WHAT TO WORK ON: All entries are to be reproduced exactly; the pictures are to be omitted.
[SOURCE MATERIAL Boundary: Start]
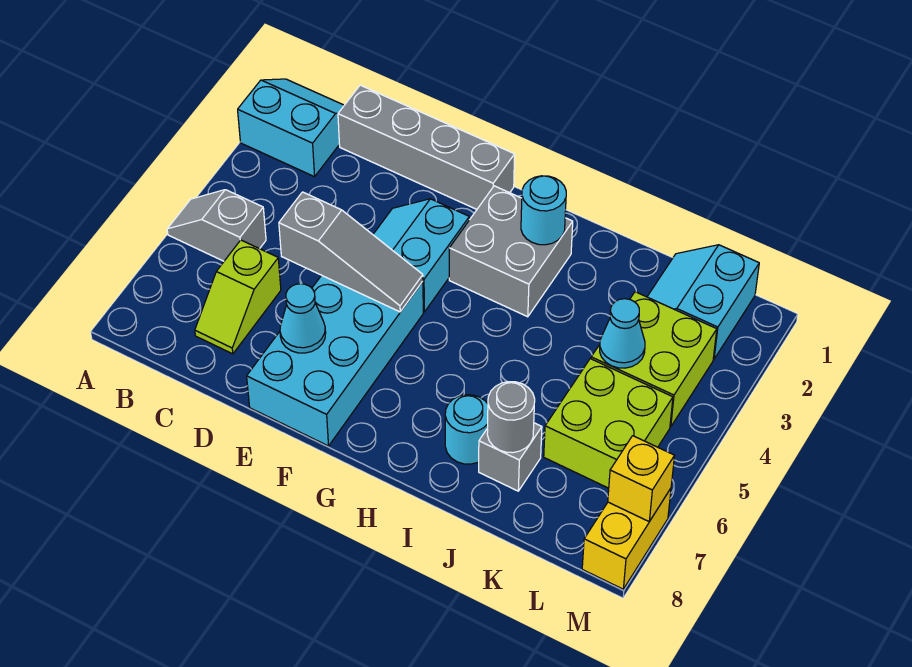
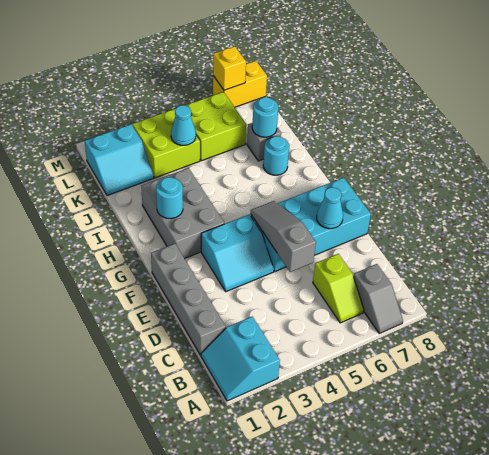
grey slope A5:B5 level 1 top B -> grey slope A7:B7 level 1 top B
lime slope C6:C7 level 1 top 6 -> lime slope B6:C6 level 1 top C
grey brick G2:H3 level 1 -> grey brick G2:I3 level 1
grey round brick J7 level 2 -> cyan round brick J7 level 2

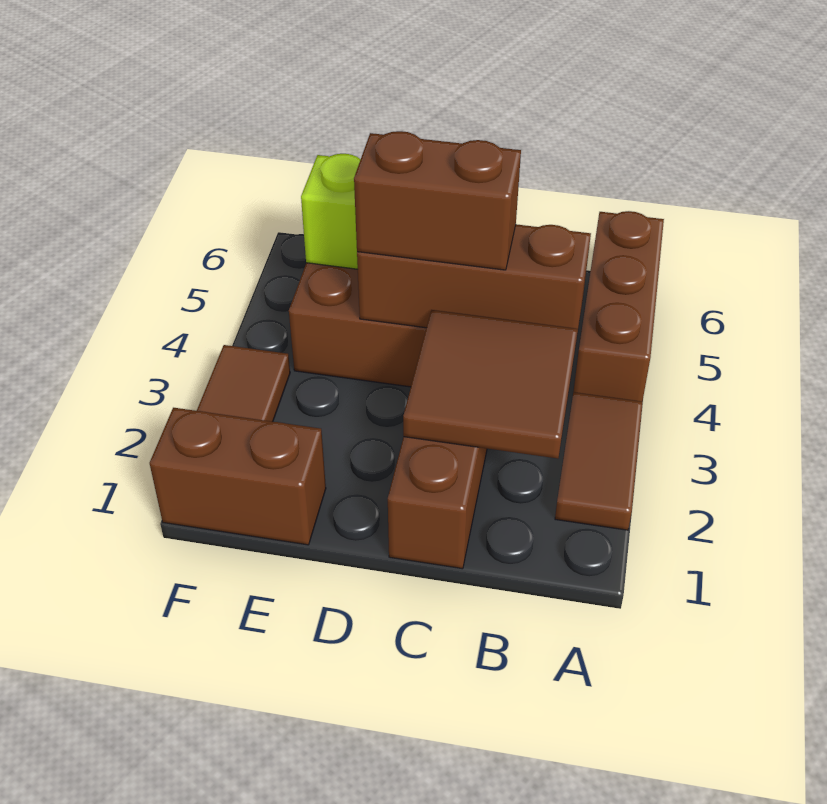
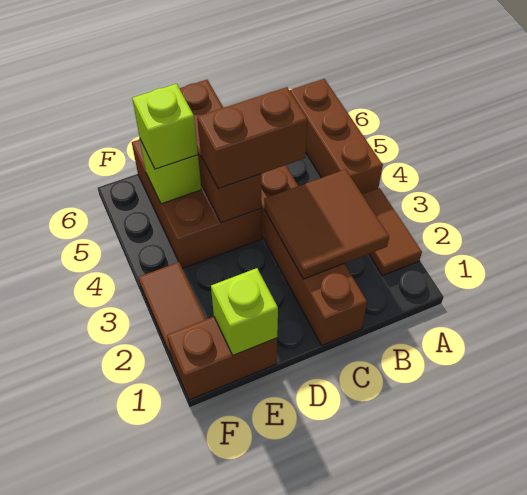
brown brick B4:D4 level 2 -> brown brick D4:D6 level 2
none -> lime brick E1 level 2
none -> lime brick E5 level 3

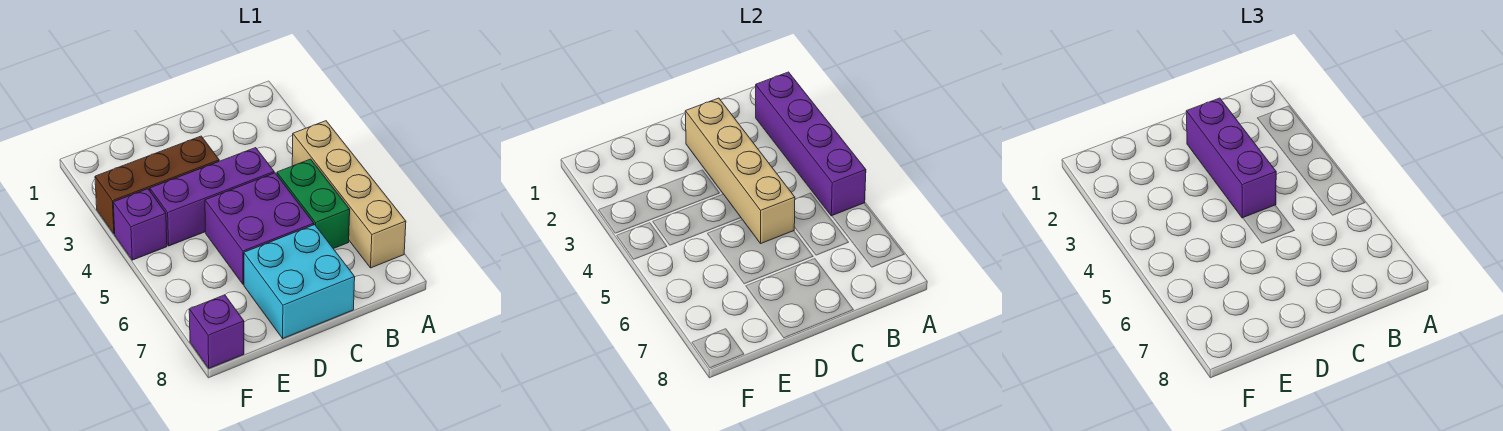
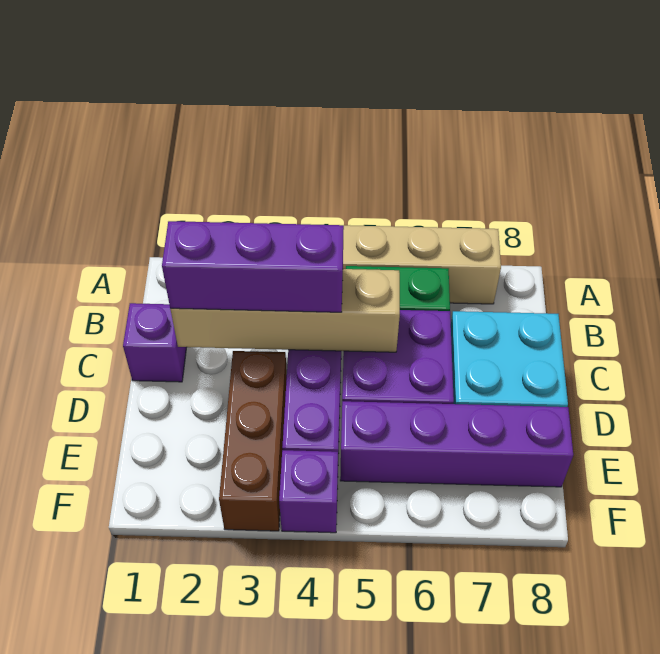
purple brick A2:A5 level 2 -> purple brick E5:E8 level 1
purple brick F8 level 1 -> purple brick C1 level 1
[SOURCE MATERIAL Boundary: End]
TASK SOLUTION:
grey slope A5:B5 level 1 top B -> grey slope A7:B7 level 1 top B
lime slope C6:C7 level 1 top 6 -> lime slope B6:C6 level 1 top C
grey brick G2:H3 level 1 -> grey brick G2:I3 level 1
grey round brick J7 level 2 -> cyan round brick J7 level 2

brown brick B4:D4 level 2 -> brown brick D4:D6 level 2
none -> lime brick E1 level 2
none -> lime brick E5 level 3

purple brick A2:A5 level 2 -> purple brick E5:E8 level 1
purple brick F8 level 1 -> purple brick C1 level 1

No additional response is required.